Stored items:
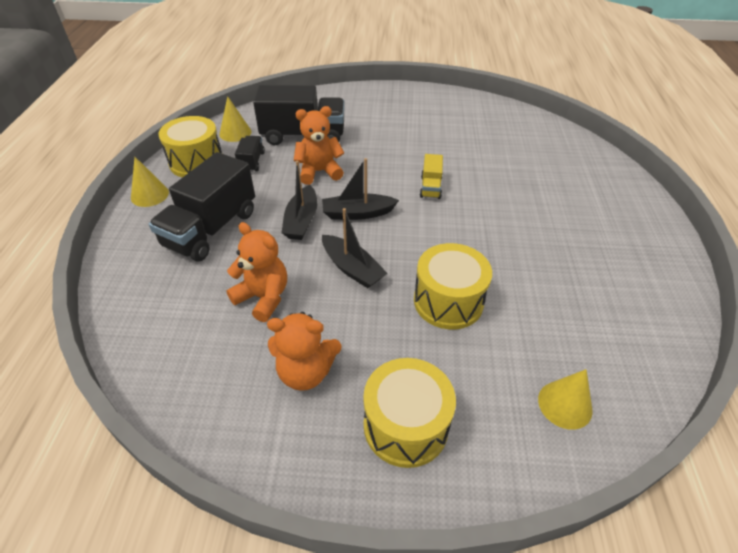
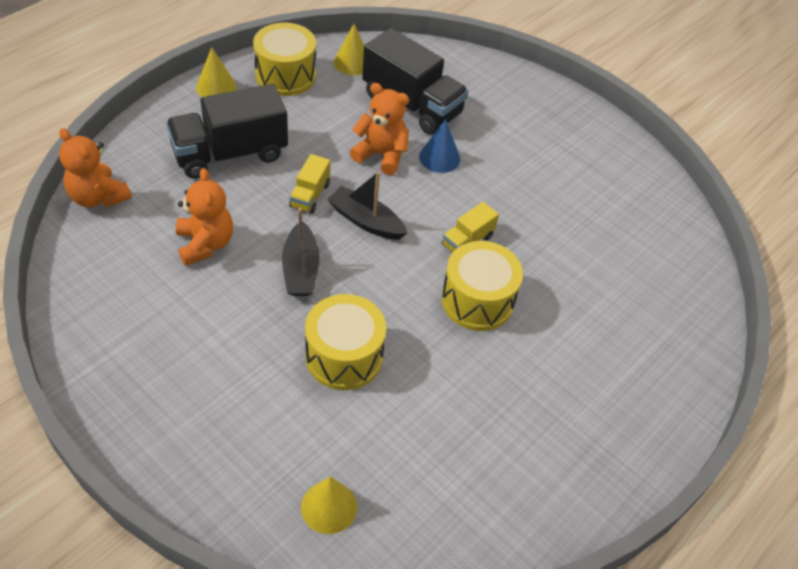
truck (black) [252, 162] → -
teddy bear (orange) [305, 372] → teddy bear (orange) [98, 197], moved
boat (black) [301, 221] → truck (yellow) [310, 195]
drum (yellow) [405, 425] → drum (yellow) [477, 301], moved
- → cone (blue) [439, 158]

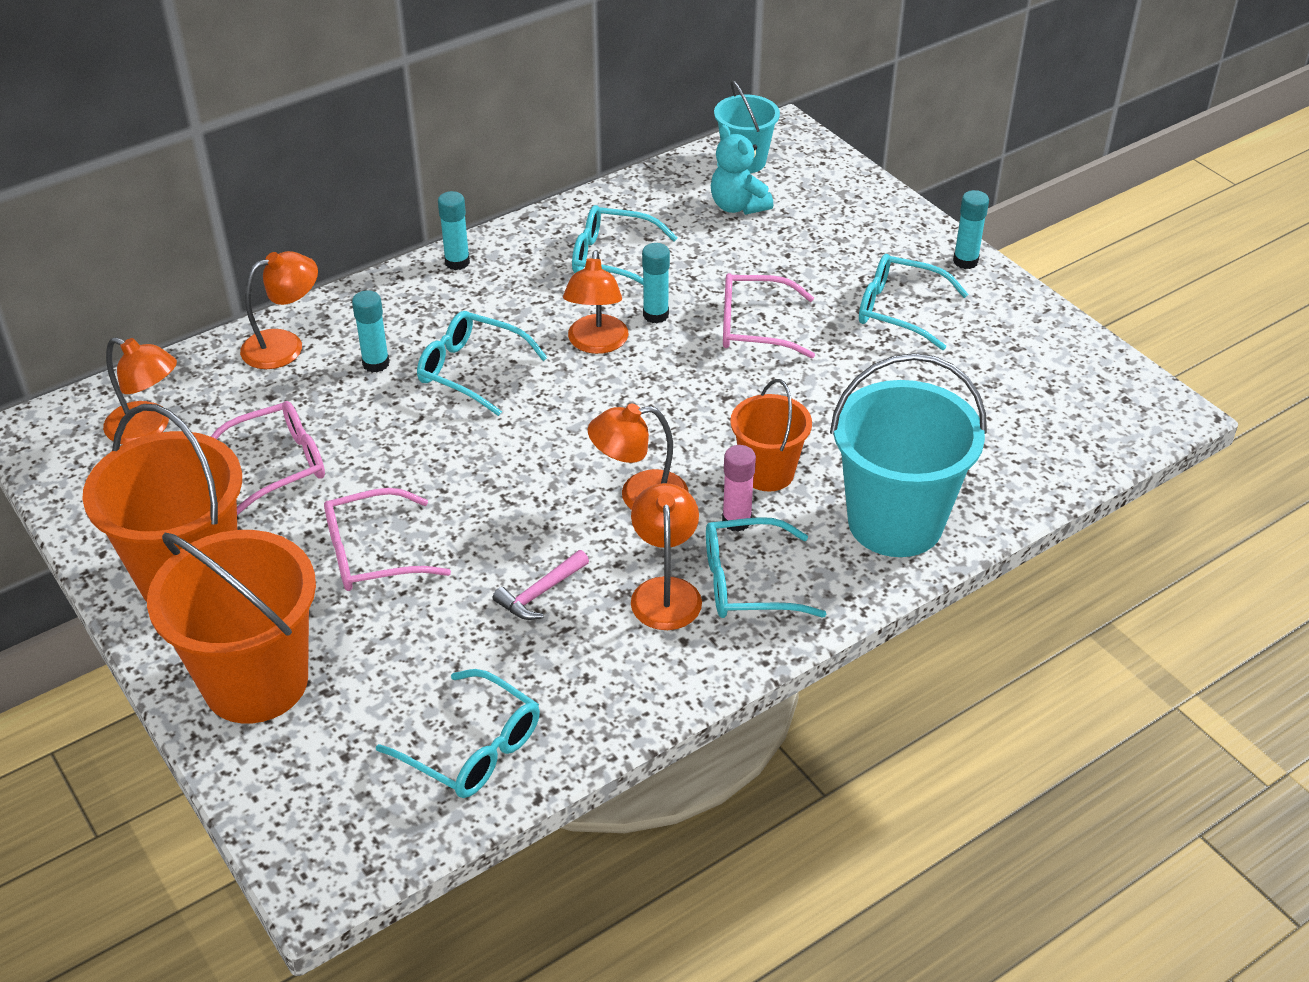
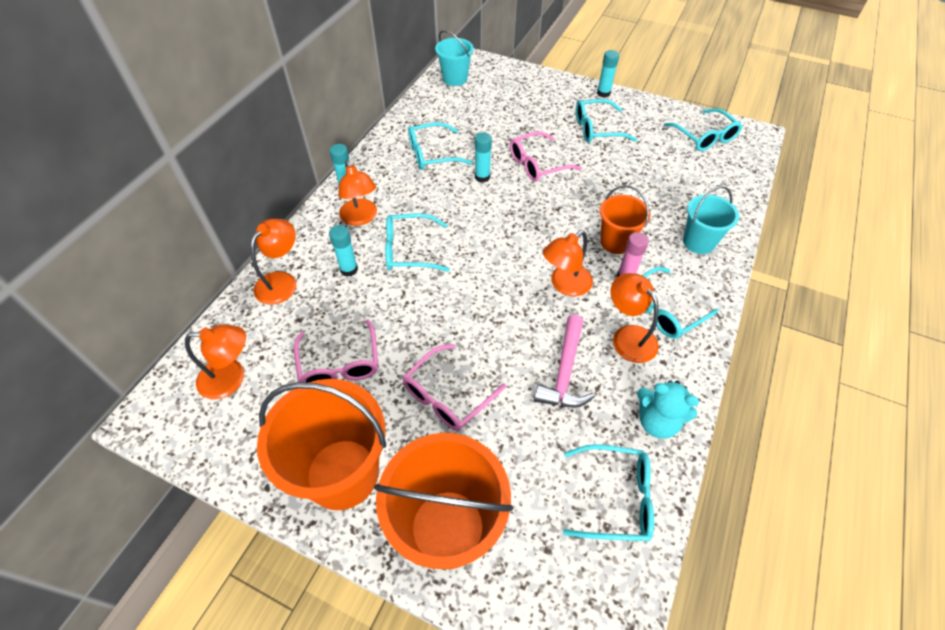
glasses (pink) [277, 465] → glasses (pink) [340, 364], 135 degrees clockwise
hammer (pink) [540, 593] → hammer (pink) [564, 372], x1.54
lamp (orange) [596, 344] → lamp (orange) [361, 218], moved
teddy bear (turquoise) [738, 206] → teddy bear (turquoise) [657, 421], moved
bucket (turquoise) [895, 522] → bucket (turquoise) [698, 242], x0.57
- → glasses (turquoise) [704, 137]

◆ **Problem**
Return the records above exactly, without the pictures.

◆ **Result for this task**
truck (black) [252, 162] → -
teddy bear (orange) [305, 372] → teddy bear (orange) [98, 197], moved
boat (black) [301, 221] → truck (yellow) [310, 195]
drum (yellow) [405, 425] → drum (yellow) [477, 301], moved
- → cone (blue) [439, 158]

glasses (pink) [277, 465] → glasses (pink) [340, 364], 135 degrees clockwise
hammer (pink) [540, 593] → hammer (pink) [564, 372], x1.54
lamp (orange) [596, 344] → lamp (orange) [361, 218], moved
teddy bear (turquoise) [738, 206] → teddy bear (turquoise) [657, 421], moved
bucket (turquoise) [895, 522] → bucket (turquoise) [698, 242], x0.57
- → glasses (turquoise) [704, 137]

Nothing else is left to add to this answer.